Wherever the line with "RFID pin MISO: D7 -> D4" sits in the listing below, transcribe from it up to and including the line with "MIC: KY-038 -> MAX4466", exactly, and leave the remaining lines out.
[INFORMATION PROVIDED Boundary: Start]
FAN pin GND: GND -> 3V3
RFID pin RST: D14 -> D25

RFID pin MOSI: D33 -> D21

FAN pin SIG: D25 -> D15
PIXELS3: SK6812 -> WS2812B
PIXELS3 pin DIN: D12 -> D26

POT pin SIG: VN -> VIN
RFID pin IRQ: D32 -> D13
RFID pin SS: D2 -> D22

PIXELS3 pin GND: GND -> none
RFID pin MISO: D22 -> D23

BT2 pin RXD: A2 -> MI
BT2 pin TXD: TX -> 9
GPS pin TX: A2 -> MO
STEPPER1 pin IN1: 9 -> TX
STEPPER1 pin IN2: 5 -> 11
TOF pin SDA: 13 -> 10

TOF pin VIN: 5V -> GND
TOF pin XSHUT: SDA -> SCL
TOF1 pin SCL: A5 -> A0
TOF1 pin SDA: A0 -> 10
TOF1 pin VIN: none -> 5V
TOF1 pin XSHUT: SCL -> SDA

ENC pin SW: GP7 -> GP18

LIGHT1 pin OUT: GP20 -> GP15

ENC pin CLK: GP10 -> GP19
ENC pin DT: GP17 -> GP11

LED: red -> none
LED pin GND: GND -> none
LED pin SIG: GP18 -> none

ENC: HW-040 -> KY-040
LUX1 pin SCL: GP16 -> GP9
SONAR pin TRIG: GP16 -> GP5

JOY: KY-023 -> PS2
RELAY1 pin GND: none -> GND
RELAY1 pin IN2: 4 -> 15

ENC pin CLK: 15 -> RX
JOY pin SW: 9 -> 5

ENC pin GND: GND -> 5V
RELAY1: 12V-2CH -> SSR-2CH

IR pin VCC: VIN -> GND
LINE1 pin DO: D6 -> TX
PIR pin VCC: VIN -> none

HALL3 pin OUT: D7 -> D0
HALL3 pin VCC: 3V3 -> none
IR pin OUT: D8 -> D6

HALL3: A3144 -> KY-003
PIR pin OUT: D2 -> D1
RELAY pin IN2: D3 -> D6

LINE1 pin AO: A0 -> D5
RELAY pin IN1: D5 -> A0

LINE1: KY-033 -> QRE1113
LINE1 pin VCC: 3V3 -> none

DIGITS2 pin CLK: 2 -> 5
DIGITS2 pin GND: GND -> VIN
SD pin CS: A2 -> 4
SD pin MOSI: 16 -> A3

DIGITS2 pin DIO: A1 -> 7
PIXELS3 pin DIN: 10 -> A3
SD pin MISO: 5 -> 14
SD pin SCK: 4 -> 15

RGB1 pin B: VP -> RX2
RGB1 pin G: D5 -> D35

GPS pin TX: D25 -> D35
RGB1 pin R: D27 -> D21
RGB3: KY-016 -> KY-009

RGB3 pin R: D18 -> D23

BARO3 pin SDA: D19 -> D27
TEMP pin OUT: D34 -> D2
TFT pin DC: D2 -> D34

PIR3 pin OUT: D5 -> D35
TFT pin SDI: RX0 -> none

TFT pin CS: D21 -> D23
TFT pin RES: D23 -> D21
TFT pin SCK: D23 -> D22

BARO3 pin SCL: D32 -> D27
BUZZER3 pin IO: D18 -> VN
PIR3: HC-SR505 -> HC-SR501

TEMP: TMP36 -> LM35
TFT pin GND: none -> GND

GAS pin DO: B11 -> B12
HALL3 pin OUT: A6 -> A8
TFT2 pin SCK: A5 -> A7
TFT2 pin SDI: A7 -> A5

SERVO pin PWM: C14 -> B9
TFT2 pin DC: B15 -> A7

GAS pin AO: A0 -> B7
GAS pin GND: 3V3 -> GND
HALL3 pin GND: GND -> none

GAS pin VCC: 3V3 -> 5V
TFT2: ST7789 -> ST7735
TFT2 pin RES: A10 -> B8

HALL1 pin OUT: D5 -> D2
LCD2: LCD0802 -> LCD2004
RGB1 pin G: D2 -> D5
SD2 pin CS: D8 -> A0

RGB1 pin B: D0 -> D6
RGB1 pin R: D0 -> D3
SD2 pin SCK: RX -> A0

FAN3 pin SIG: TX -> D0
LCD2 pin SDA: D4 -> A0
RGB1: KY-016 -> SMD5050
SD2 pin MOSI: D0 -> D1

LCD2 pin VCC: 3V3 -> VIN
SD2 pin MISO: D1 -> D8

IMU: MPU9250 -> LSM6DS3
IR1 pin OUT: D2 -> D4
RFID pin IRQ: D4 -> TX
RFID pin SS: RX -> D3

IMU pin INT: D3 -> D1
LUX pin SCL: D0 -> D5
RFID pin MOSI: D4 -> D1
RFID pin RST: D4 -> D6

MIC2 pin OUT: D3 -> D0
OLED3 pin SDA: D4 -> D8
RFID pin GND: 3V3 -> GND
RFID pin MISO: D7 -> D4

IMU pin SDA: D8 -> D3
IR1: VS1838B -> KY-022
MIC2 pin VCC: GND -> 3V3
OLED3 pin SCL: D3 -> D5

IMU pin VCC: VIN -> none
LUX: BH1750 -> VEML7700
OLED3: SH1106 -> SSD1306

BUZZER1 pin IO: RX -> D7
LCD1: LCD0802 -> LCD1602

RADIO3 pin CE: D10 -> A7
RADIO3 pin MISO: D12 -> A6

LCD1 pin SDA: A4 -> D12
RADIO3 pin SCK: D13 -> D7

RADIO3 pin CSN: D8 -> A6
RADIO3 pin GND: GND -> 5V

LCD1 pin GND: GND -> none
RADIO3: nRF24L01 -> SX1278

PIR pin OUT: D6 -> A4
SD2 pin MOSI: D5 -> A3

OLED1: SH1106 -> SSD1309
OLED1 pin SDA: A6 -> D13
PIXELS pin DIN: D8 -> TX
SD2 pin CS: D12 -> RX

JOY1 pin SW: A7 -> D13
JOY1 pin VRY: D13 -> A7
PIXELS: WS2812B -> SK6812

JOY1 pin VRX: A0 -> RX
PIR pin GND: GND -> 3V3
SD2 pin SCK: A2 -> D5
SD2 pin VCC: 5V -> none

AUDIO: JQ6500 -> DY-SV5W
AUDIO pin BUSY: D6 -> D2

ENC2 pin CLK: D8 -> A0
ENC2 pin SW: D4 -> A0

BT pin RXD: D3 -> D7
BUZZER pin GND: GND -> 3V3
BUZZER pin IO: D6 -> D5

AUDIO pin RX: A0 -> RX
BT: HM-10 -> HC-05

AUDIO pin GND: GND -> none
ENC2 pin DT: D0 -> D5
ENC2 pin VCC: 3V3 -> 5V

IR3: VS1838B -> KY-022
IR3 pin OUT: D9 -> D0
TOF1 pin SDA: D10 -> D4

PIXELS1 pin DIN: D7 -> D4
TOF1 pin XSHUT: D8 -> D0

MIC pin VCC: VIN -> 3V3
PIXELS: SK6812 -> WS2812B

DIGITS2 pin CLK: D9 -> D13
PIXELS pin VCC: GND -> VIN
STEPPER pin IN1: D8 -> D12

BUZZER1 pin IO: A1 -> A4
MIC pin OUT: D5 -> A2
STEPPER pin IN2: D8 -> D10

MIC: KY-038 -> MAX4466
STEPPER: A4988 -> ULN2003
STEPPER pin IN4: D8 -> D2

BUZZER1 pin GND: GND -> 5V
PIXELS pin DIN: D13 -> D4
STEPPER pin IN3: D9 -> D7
[INFORMATION PROVIDED Boundary: End]
> _RESPONSE_:
RFID pin MISO: D7 -> D4

IMU pin SDA: D8 -> D3
IR1: VS1838B -> KY-022
MIC2 pin VCC: GND -> 3V3
OLED3 pin SCL: D3 -> D5

IMU pin VCC: VIN -> none
LUX: BH1750 -> VEML7700
OLED3: SH1106 -> SSD1306

BUZZER1 pin IO: RX -> D7
LCD1: LCD0802 -> LCD1602

RADIO3 pin CE: D10 -> A7
RADIO3 pin MISO: D12 -> A6

LCD1 pin SDA: A4 -> D12
RADIO3 pin SCK: D13 -> D7

RADIO3 pin CSN: D8 -> A6
RADIO3 pin GND: GND -> 5V

LCD1 pin GND: GND -> none
RADIO3: nRF24L01 -> SX1278

PIR pin OUT: D6 -> A4
SD2 pin MOSI: D5 -> A3

OLED1: SH1106 -> SSD1309
OLED1 pin SDA: A6 -> D13
PIXELS pin DIN: D8 -> TX
SD2 pin CS: D12 -> RX

JOY1 pin SW: A7 -> D13
JOY1 pin VRY: D13 -> A7
PIXELS: WS2812B -> SK6812

JOY1 pin VRX: A0 -> RX
PIR pin GND: GND -> 3V3
SD2 pin SCK: A2 -> D5
SD2 pin VCC: 5V -> none

AUDIO: JQ6500 -> DY-SV5W
AUDIO pin BUSY: D6 -> D2

ENC2 pin CLK: D8 -> A0
ENC2 pin SW: D4 -> A0

BT pin RXD: D3 -> D7
BUZZER pin GND: GND -> 3V3
BUZZER pin IO: D6 -> D5

AUDIO pin RX: A0 -> RX
BT: HM-10 -> HC-05

AUDIO pin GND: GND -> none
ENC2 pin DT: D0 -> D5
ENC2 pin VCC: 3V3 -> 5V

IR3: VS1838B -> KY-022
IR3 pin OUT: D9 -> D0
TOF1 pin SDA: D10 -> D4

PIXELS1 pin DIN: D7 -> D4
TOF1 pin XSHUT: D8 -> D0

MIC pin VCC: VIN -> 3V3
PIXELS: SK6812 -> WS2812B

DIGITS2 pin CLK: D9 -> D13
PIXELS pin VCC: GND -> VIN
STEPPER pin IN1: D8 -> D12

BUZZER1 pin IO: A1 -> A4
MIC pin OUT: D5 -> A2
STEPPER pin IN2: D8 -> D10

MIC: KY-038 -> MAX4466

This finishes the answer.